(Saved data entries)
◇ ◇ ◇

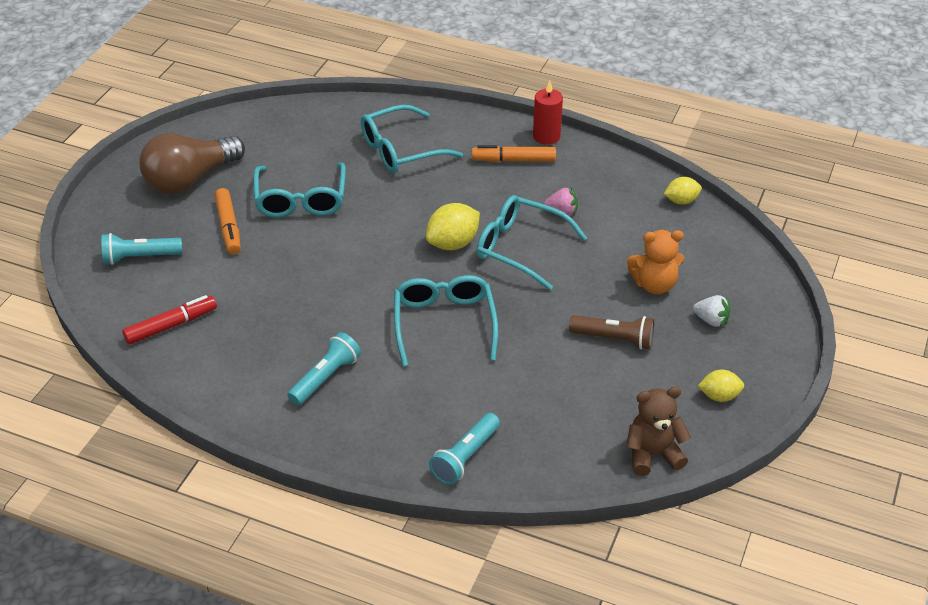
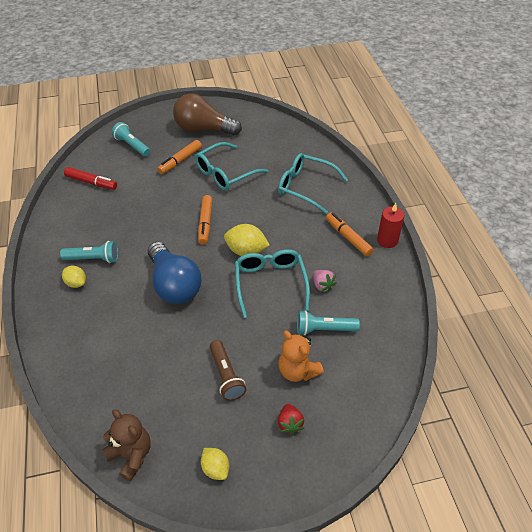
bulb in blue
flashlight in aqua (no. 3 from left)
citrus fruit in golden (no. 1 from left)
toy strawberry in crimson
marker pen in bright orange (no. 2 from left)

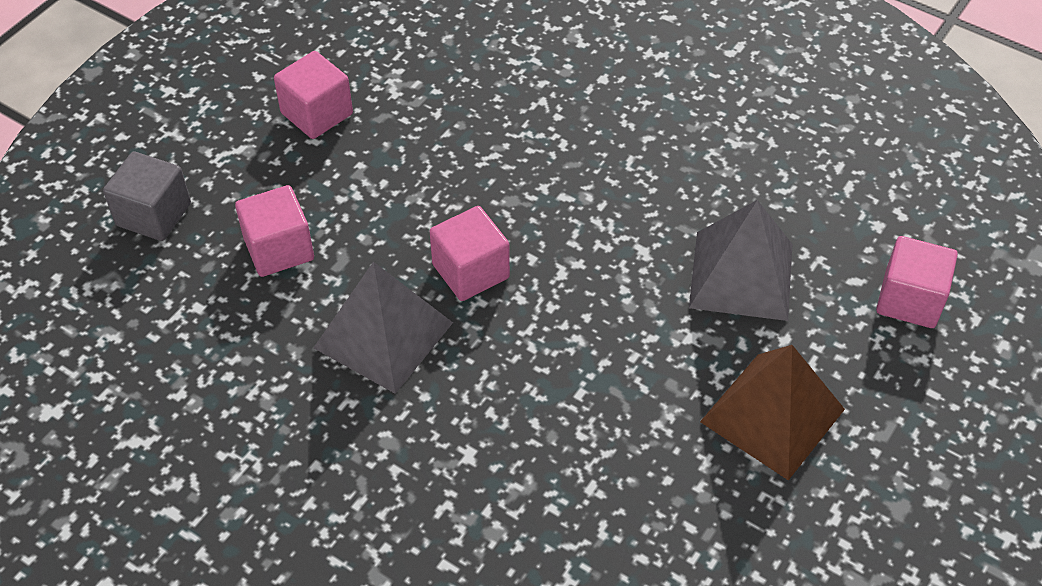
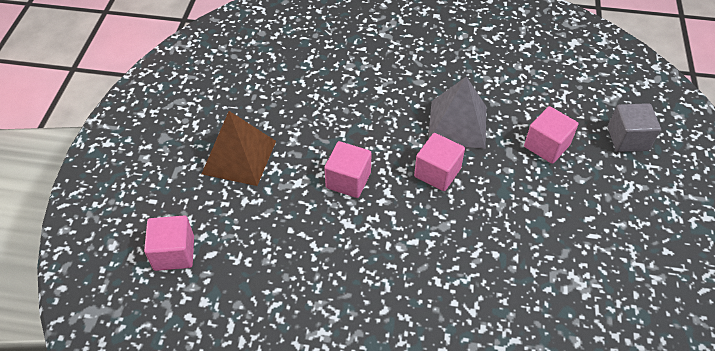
cube in pink (no. 2 from left)
pyramid in gray (no. 2 from left in the first image)

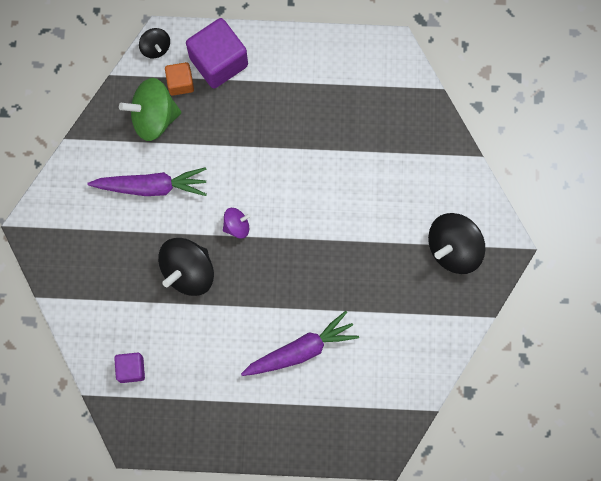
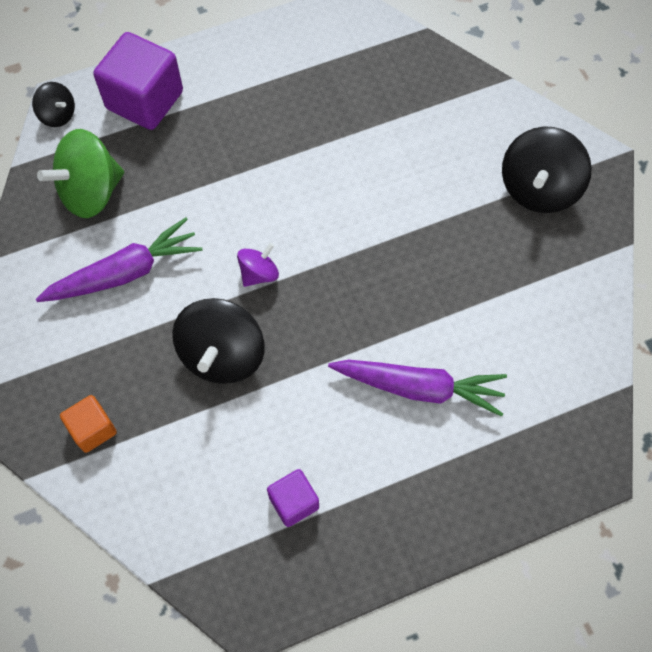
cube in violet (no. 2 from left)
cube in bright orange
toy carrot in violet (no. 2 from left)

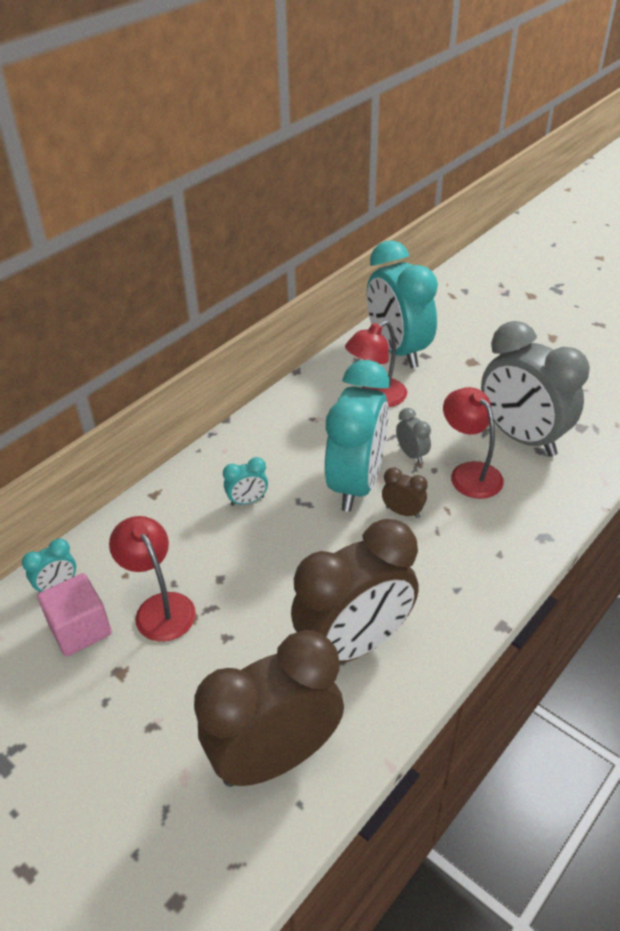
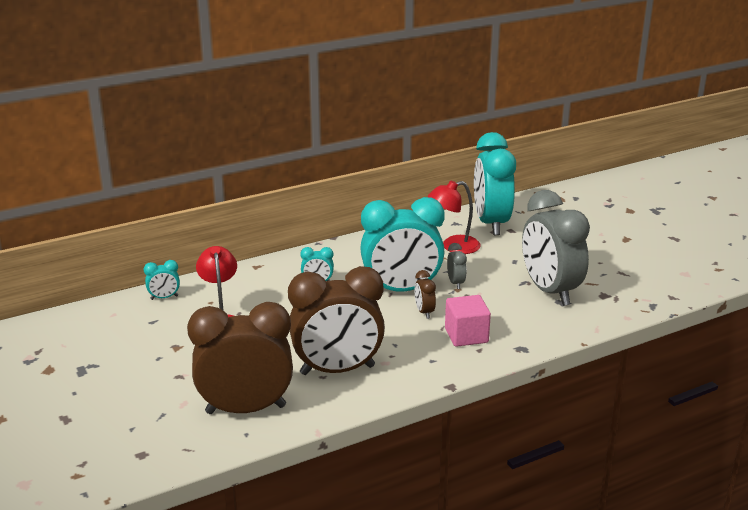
cube in pink
bedside clock in aqua (no. 3 from left)
bedside clock in brown (no. 3 from left)
reading lamp in crimson (no. 3 from left in the first image)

◇ ◇ ◇

**WHAT YOU NEED TO DO**
In the lines above, find the word "crimson" and copy each line that contains it.

**OUTPUT BELOW**
toy strawberry in crimson
reading lamp in crimson (no. 3 from left in the first image)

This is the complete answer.